(Data entries)
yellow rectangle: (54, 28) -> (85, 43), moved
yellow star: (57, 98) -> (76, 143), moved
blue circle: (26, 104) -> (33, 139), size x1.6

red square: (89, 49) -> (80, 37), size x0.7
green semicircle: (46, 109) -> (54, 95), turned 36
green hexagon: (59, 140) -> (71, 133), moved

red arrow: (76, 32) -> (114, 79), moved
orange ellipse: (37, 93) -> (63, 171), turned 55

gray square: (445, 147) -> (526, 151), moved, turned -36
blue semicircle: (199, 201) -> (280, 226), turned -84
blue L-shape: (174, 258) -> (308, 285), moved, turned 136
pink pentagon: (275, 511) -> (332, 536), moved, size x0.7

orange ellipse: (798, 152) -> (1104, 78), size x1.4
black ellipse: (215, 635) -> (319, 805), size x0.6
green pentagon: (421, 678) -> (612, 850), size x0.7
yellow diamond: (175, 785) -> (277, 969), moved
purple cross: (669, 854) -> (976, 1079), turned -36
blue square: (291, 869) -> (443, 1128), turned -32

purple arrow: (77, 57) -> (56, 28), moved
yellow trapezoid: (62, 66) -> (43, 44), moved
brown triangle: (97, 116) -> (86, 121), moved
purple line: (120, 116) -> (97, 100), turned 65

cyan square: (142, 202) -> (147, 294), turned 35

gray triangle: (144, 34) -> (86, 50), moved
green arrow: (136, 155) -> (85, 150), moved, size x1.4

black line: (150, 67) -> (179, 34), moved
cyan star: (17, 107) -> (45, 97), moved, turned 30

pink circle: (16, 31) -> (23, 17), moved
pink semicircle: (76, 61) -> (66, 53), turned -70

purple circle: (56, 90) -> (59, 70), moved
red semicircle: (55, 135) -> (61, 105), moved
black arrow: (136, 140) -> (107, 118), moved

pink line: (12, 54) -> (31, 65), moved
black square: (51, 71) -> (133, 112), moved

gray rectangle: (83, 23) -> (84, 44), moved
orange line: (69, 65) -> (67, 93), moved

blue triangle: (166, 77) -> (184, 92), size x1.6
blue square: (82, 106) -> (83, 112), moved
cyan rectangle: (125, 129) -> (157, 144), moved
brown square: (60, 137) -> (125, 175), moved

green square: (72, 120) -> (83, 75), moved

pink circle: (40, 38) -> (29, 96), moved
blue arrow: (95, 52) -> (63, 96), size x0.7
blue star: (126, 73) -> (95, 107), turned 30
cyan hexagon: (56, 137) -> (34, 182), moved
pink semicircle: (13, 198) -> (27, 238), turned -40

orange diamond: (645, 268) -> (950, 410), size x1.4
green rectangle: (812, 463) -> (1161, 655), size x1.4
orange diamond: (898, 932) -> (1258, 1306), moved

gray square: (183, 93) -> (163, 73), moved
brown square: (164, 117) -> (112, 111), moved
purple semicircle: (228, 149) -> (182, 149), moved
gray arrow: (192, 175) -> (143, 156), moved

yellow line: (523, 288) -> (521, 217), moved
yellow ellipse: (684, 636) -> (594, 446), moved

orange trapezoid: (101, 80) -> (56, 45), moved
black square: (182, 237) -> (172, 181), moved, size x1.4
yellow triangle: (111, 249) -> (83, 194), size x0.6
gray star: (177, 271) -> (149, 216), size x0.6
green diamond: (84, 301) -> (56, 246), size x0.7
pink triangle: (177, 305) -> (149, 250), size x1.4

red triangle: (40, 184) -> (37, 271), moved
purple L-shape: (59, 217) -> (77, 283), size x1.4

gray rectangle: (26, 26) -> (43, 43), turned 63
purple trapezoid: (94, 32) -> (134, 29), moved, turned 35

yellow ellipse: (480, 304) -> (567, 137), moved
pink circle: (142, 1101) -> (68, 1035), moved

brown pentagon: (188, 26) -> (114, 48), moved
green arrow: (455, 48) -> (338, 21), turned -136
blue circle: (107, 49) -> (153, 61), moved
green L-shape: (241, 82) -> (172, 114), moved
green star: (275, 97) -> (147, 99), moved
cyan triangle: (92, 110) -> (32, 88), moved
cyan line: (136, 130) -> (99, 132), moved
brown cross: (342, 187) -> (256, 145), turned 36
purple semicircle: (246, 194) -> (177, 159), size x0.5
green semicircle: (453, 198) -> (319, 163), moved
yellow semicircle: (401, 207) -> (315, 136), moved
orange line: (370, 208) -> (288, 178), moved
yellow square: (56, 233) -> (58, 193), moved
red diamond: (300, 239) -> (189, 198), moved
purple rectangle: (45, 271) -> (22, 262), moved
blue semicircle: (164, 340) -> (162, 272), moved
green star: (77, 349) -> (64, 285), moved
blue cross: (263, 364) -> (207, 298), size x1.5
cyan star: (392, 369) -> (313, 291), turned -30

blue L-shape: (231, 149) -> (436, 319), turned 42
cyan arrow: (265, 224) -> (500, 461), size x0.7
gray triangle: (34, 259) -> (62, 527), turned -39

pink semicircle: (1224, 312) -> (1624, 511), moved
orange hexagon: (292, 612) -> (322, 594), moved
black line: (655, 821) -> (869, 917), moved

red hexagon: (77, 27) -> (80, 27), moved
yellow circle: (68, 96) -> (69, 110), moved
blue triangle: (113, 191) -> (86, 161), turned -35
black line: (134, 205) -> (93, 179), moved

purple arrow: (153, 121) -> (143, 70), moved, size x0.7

What you should do
Retype, exactly and in full, the lines above from the one containing "purple circle: (56, 90) -> (59, 70), moved" through the one containing "purple semicircle: (228, 149)".

Your solution
purple circle: (56, 90) -> (59, 70), moved
red semicircle: (55, 135) -> (61, 105), moved
black arrow: (136, 140) -> (107, 118), moved

pink line: (12, 54) -> (31, 65), moved
black square: (51, 71) -> (133, 112), moved

gray rectangle: (83, 23) -> (84, 44), moved
orange line: (69, 65) -> (67, 93), moved

blue triangle: (166, 77) -> (184, 92), size x1.6
blue square: (82, 106) -> (83, 112), moved
cyan rectangle: (125, 129) -> (157, 144), moved
brown square: (60, 137) -> (125, 175), moved

green square: (72, 120) -> (83, 75), moved

pink circle: (40, 38) -> (29, 96), moved
blue arrow: (95, 52) -> (63, 96), size x0.7
blue star: (126, 73) -> (95, 107), turned 30
cyan hexagon: (56, 137) -> (34, 182), moved
pink semicircle: (13, 198) -> (27, 238), turned -40

orange diamond: (645, 268) -> (950, 410), size x1.4
green rectangle: (812, 463) -> (1161, 655), size x1.4
orange diamond: (898, 932) -> (1258, 1306), moved

gray square: (183, 93) -> (163, 73), moved
brown square: (164, 117) -> (112, 111), moved
purple semicircle: (228, 149) -> (182, 149), moved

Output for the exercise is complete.